Your goal: Every line of the material below that contains the string "carrot" must appear in the answer.

_ _ _ _ _

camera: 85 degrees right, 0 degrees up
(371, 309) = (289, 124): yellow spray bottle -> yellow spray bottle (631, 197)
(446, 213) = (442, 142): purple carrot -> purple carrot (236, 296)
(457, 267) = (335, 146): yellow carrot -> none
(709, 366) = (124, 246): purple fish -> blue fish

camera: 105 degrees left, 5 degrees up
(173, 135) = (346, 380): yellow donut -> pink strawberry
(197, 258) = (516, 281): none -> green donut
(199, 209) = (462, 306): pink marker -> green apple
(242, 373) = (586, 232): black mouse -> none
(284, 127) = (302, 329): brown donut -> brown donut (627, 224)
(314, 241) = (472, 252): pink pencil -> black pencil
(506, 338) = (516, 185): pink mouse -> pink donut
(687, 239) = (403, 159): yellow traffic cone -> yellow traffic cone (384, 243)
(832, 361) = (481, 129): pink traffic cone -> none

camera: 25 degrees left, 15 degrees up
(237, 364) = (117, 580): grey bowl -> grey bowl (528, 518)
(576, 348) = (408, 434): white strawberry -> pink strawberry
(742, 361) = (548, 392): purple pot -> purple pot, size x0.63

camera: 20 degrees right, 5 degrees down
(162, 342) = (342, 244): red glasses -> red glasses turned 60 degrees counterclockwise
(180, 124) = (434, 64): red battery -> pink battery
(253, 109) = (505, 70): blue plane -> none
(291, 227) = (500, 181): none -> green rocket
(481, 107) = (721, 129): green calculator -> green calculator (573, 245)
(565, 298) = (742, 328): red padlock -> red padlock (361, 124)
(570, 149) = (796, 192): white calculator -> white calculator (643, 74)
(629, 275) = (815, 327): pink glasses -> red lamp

_ _ _ _ _

Output below:
(446, 213) = (442, 142): purple carrot -> purple carrot (236, 296)
(457, 267) = (335, 146): yellow carrot -> none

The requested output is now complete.